(Extracted data entries)
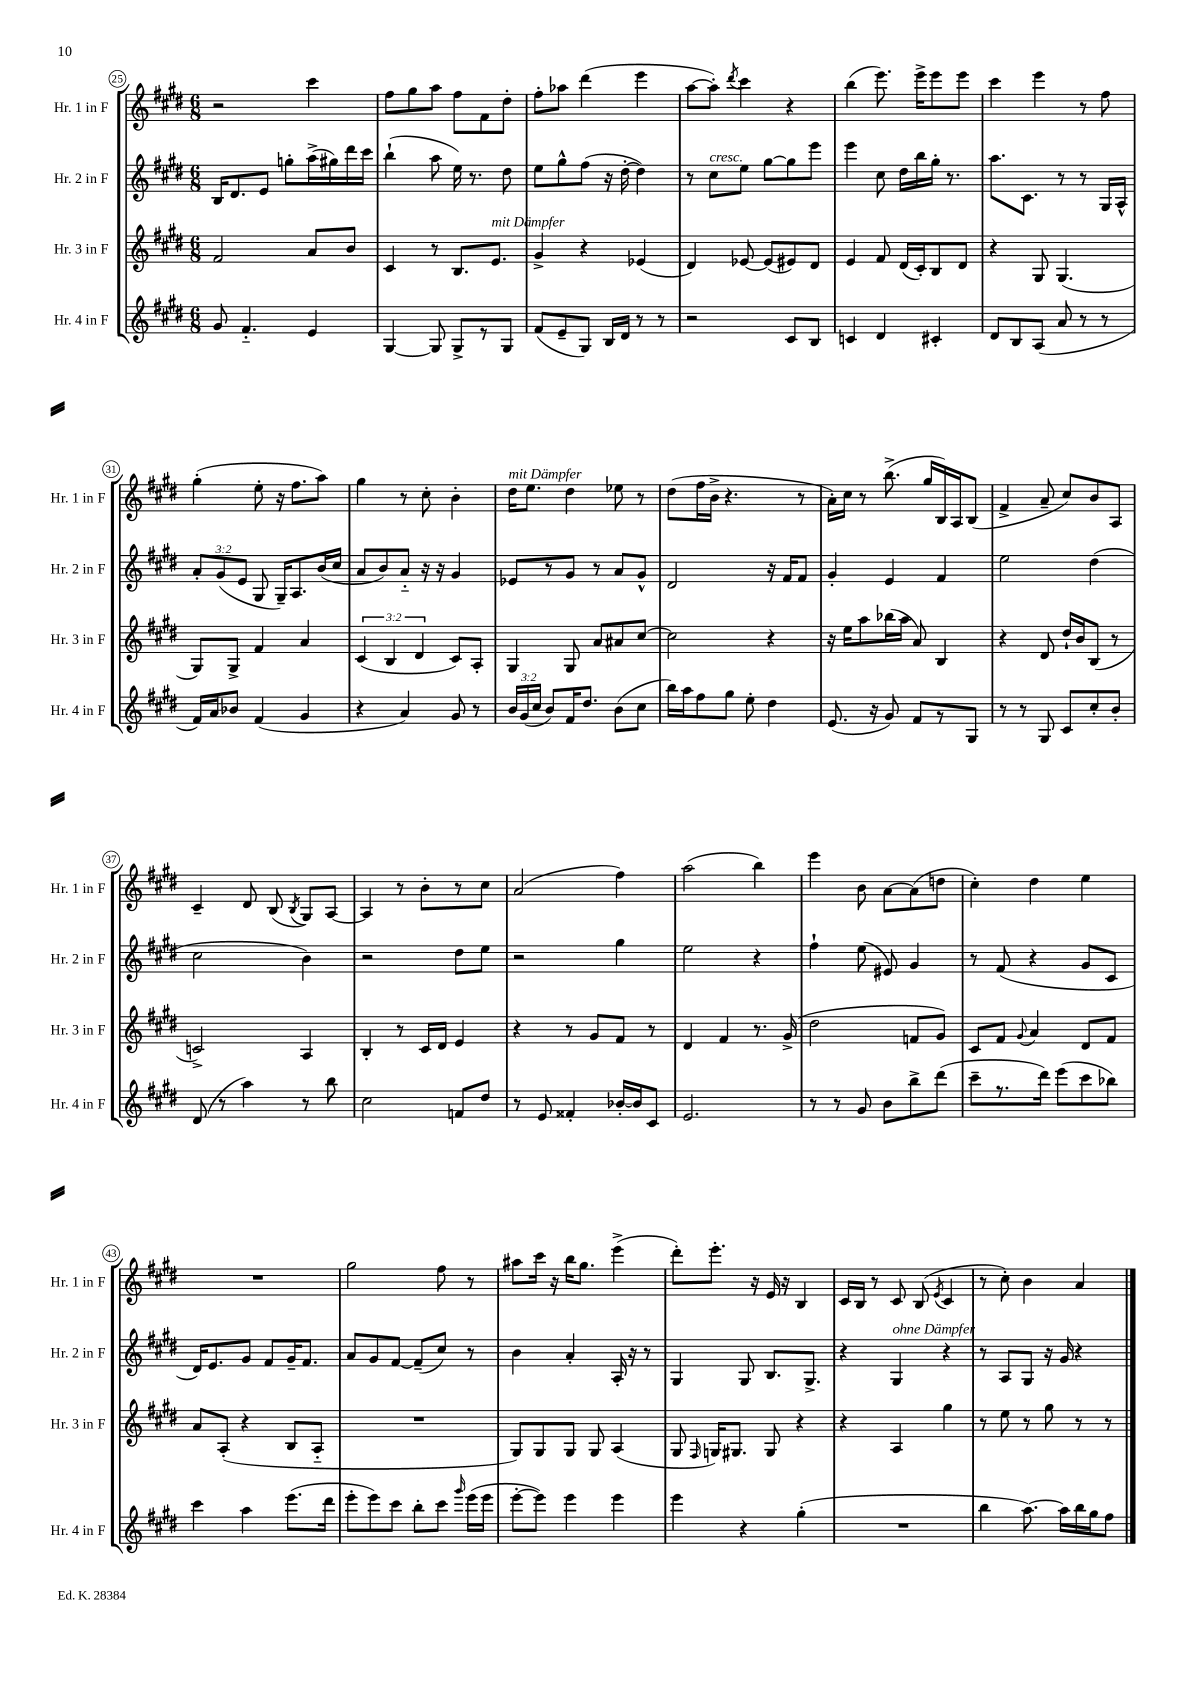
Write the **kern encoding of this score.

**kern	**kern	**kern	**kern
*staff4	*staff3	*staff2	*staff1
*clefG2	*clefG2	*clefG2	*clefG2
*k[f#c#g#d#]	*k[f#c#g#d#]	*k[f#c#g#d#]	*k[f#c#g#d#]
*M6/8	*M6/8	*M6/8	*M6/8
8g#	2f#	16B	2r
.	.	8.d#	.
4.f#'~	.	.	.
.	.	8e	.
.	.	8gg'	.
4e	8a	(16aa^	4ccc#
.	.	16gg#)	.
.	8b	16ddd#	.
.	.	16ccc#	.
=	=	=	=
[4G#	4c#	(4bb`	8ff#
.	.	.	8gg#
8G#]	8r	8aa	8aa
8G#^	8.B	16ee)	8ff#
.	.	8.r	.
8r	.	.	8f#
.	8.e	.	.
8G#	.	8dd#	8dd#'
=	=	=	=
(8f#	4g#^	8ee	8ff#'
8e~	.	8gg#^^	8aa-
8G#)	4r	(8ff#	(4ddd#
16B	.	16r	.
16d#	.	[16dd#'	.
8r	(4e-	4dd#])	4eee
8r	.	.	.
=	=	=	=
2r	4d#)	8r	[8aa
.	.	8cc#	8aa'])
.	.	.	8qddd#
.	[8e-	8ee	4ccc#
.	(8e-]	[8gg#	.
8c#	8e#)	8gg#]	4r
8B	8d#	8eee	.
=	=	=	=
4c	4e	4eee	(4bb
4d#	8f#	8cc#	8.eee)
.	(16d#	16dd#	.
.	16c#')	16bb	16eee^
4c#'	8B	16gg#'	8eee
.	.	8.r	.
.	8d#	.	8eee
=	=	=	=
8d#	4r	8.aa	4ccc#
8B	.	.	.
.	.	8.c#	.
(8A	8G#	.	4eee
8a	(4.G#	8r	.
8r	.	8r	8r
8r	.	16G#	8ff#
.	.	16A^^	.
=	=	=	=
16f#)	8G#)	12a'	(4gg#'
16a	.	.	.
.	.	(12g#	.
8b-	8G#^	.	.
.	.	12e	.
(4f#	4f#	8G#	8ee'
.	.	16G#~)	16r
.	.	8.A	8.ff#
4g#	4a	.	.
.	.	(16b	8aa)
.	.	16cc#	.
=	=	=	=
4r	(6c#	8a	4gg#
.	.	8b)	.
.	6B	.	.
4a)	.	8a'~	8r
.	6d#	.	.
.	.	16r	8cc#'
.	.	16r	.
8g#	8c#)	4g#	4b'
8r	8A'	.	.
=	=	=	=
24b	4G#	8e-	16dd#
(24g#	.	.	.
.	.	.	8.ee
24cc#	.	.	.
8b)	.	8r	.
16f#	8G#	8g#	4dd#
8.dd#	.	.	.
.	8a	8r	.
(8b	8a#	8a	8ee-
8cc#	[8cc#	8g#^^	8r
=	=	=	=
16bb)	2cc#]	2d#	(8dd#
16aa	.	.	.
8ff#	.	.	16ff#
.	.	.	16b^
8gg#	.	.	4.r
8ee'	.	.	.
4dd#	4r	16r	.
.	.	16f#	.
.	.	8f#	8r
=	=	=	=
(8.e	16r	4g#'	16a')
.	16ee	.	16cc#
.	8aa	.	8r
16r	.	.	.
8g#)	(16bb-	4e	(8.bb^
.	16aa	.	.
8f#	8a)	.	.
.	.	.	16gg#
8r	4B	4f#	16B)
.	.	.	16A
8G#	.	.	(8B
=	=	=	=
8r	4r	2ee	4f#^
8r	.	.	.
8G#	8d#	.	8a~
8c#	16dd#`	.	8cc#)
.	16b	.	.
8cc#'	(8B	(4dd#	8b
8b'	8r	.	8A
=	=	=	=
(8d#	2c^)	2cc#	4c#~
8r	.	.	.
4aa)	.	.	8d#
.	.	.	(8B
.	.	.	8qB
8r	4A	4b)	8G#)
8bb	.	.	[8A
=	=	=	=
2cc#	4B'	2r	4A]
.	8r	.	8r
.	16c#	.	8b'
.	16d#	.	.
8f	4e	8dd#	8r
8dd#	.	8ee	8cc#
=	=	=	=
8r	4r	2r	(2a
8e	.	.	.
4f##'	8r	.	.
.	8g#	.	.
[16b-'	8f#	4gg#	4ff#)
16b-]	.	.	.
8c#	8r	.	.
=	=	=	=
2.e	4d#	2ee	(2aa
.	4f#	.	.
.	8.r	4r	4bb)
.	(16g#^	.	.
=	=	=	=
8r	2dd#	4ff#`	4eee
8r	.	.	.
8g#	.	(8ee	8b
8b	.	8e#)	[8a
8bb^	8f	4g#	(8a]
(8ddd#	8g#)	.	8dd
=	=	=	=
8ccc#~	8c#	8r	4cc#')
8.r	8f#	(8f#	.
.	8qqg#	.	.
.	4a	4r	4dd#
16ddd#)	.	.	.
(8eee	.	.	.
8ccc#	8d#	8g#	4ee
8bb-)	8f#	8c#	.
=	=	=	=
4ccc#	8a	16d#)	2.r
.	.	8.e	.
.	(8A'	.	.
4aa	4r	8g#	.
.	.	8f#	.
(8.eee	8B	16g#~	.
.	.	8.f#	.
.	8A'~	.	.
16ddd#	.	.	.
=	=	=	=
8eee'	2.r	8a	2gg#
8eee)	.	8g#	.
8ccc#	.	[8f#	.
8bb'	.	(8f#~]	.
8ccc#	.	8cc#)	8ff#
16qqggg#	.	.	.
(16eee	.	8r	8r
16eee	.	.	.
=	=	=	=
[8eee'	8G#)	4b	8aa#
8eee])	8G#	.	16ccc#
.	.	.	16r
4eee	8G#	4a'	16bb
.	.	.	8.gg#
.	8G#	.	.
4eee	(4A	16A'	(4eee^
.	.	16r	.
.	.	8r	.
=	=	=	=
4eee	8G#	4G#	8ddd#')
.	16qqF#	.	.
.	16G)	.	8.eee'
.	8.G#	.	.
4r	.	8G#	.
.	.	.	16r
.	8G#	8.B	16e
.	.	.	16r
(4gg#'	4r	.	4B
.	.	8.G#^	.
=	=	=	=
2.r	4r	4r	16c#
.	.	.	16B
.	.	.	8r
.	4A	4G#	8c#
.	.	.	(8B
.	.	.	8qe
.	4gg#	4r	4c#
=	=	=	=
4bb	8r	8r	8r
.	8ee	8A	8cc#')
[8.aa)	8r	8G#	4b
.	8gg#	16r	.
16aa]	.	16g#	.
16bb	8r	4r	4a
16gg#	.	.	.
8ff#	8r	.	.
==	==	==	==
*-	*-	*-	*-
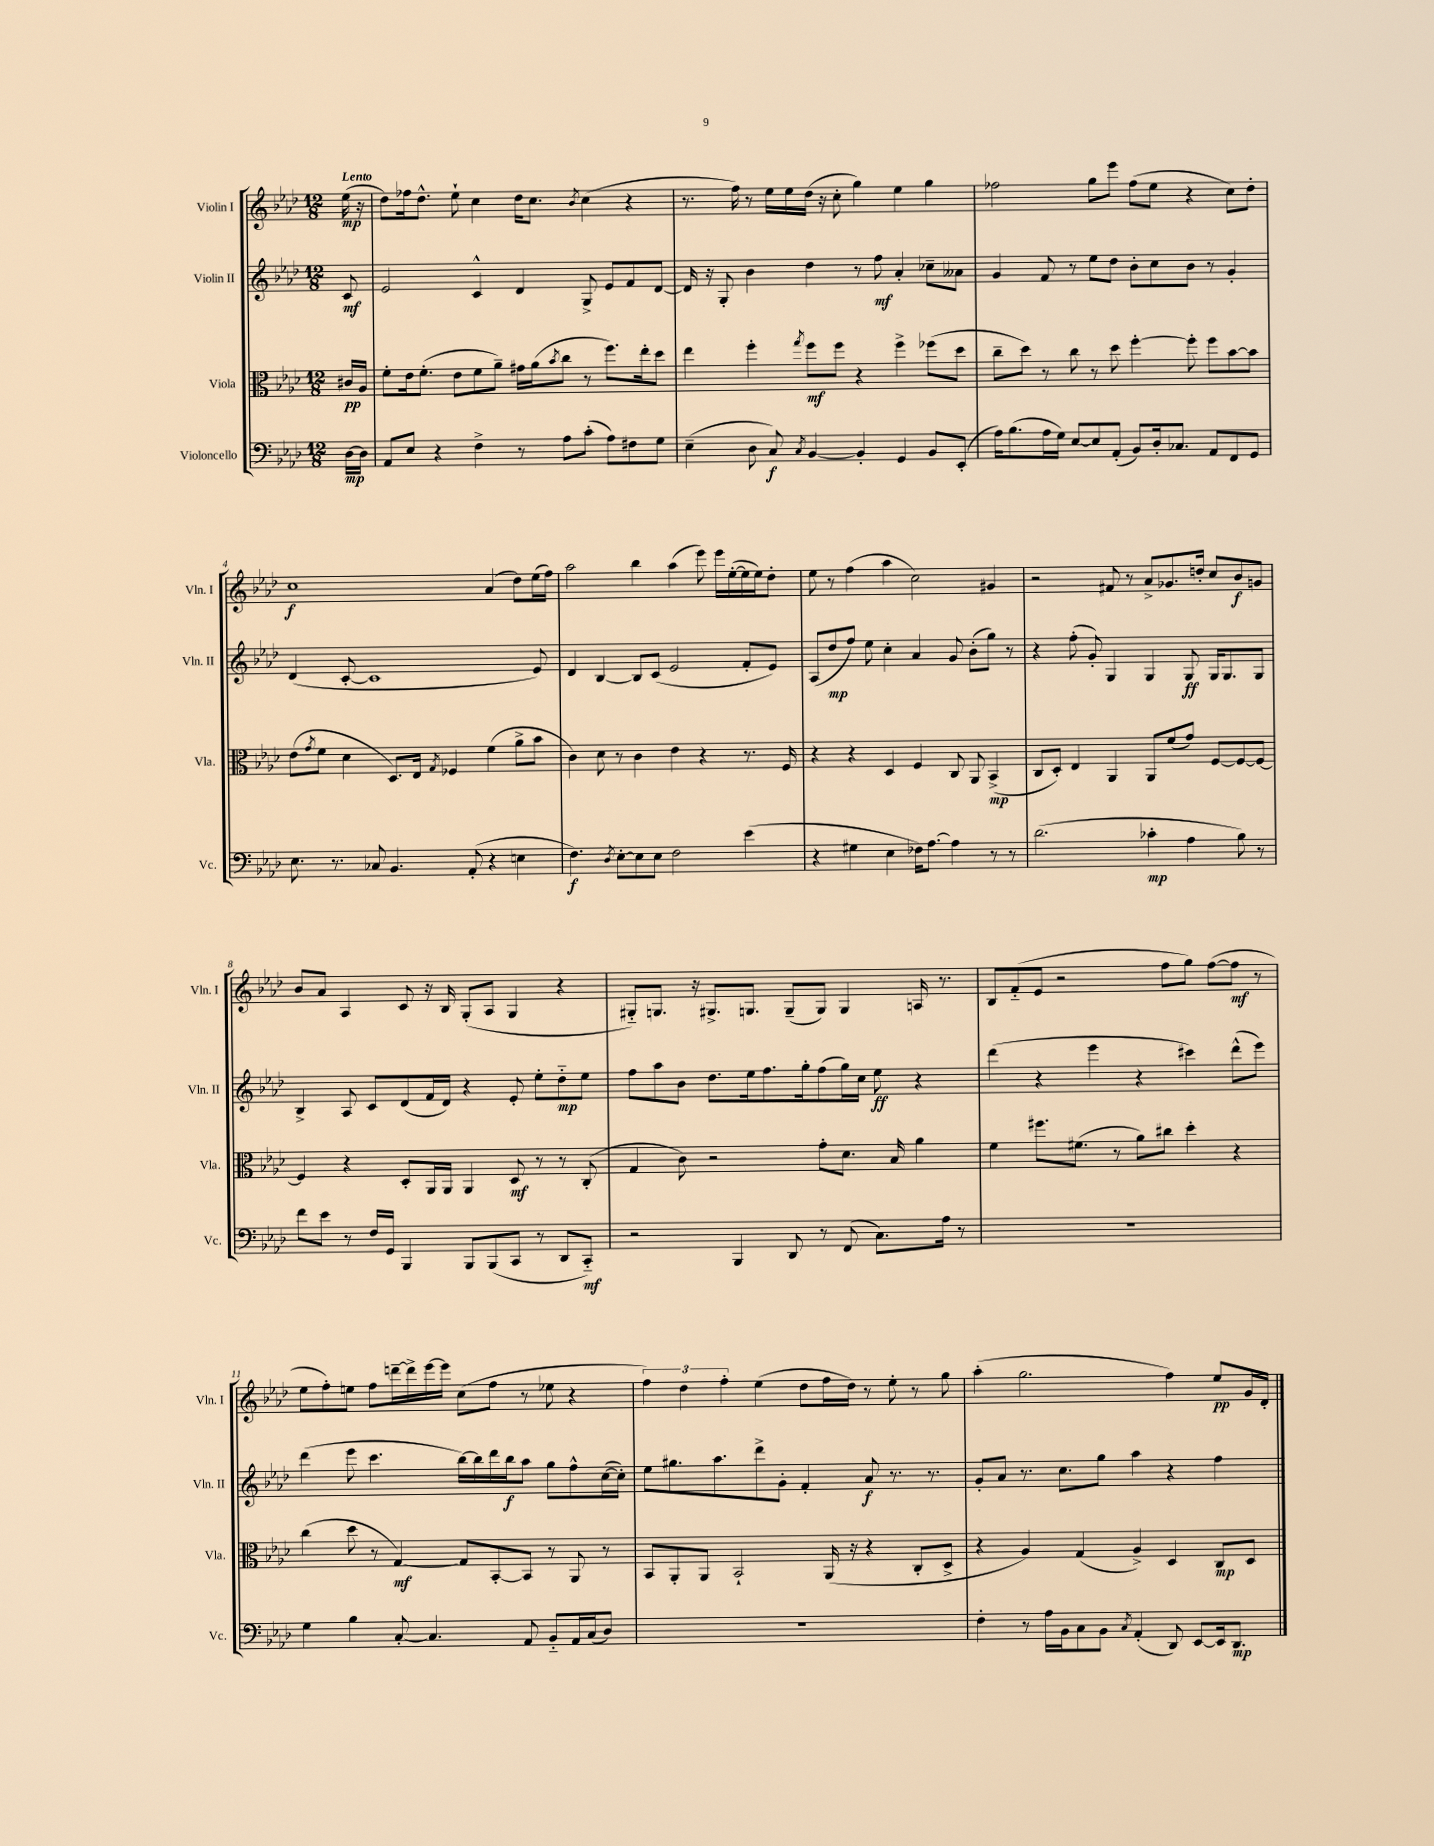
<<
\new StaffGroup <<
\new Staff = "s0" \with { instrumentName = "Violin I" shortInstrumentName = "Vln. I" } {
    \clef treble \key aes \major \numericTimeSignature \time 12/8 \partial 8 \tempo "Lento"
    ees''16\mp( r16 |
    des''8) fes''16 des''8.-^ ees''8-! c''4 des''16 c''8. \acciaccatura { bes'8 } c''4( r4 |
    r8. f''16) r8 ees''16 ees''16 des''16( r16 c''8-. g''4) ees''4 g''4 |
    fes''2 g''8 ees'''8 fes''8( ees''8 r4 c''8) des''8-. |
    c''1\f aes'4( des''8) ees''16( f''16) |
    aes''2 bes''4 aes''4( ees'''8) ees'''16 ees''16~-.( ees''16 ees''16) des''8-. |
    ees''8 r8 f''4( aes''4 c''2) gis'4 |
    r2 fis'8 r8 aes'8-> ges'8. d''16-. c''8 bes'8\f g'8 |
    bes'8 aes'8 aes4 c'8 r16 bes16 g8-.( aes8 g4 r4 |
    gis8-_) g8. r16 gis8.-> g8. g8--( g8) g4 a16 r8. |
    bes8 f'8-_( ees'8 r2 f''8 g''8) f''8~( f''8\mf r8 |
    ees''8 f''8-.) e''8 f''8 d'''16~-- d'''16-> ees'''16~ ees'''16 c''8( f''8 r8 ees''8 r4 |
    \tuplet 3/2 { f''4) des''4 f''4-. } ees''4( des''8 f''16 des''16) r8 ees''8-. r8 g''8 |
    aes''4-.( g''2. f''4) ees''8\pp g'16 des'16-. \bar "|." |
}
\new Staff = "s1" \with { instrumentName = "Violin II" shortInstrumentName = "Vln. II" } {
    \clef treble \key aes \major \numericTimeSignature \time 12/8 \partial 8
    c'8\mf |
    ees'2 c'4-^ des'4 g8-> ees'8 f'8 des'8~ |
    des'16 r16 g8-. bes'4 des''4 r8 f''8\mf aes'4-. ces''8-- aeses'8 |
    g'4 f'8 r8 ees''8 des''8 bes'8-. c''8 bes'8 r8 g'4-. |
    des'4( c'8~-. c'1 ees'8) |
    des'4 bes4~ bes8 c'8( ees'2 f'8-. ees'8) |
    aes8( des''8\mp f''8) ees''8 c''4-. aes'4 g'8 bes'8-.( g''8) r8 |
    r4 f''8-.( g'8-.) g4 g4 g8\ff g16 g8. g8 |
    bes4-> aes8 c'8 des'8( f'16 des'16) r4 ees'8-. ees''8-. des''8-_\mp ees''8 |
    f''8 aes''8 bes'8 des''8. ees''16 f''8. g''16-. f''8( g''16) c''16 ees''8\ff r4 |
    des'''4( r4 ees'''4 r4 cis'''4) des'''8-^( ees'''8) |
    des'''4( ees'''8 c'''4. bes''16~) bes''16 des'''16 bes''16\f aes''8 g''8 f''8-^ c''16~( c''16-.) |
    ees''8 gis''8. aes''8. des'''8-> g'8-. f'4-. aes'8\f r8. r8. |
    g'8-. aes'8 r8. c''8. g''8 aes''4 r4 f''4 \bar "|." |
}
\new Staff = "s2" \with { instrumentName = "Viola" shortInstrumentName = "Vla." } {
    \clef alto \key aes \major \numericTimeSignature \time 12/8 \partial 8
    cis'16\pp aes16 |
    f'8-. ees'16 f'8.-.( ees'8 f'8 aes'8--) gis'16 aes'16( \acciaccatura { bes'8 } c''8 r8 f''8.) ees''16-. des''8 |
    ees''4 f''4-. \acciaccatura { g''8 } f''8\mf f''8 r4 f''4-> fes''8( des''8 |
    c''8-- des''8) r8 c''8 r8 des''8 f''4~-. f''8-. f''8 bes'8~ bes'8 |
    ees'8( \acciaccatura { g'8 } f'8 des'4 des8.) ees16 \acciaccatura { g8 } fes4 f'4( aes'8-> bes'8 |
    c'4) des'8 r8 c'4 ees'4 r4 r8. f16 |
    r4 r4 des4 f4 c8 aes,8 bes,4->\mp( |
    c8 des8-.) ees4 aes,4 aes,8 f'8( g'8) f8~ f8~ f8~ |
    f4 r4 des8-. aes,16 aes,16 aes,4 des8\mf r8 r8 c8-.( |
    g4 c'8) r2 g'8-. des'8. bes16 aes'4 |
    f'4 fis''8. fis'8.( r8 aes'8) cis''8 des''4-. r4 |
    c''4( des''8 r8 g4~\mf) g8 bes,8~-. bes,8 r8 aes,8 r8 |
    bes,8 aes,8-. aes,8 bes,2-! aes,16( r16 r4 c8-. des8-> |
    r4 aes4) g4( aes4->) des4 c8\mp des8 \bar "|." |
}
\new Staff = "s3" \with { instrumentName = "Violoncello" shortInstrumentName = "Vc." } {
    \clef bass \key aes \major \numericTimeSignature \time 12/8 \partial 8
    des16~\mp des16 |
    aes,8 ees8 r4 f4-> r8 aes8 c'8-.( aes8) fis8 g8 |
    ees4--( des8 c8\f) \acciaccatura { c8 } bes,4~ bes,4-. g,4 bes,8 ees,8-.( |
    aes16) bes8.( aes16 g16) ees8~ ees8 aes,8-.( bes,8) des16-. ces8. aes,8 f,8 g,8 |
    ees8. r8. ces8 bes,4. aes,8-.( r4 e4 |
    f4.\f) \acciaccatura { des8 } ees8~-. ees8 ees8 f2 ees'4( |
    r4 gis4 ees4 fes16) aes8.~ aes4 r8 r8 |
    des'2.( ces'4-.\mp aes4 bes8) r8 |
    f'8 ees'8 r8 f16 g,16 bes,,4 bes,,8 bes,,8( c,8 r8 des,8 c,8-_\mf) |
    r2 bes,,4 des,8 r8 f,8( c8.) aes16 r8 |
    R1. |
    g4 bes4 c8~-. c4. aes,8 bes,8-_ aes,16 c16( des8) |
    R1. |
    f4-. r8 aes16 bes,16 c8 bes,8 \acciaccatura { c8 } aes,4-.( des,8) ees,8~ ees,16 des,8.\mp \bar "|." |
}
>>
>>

*WORK TO DO*.
Please filter the rows above and copy each line that contains the string "acciaccatura", treating uppercase and lowercase as different.

*SOLUTION*.
    des''8) fes''16 des''8.-^ ees''8-! c''4 des''16 c''8. \acciaccatura { bes'8 } c''4( r4 |
    f'8-. ees'16 f'8.-.( ees'8 f'8 aes'8--) gis'16 aes'16( \acciaccatura { bes'8 } c''8 r8 f''8.) ees''16-. des''8 |
    ees''4 f''4-. \acciaccatura { g''8 } f''8\mf f''8 r4 f''4-> fes''8( des''8 |
    ees'8( \acciaccatura { g'8 } f'8 des'4 des8.) ees16 \acciaccatura { g8 } fes4 f'4( aes'8-> bes'8 |
    ees4--( des8 c8\f) \acciaccatura { c8 } bes,4~ bes,4-. g,4 bes,8 ees,8-.( |
    f4.\f) \acciaccatura { des8 } ees8~-. ees8 ees8 f2 ees'4( |
    f4-. r8 aes16 bes,16 c8 bes,8 \acciaccatura { c8 } aes,4-.( des,8) ees,8~ ees,16 des,8.\mp \bar "|." |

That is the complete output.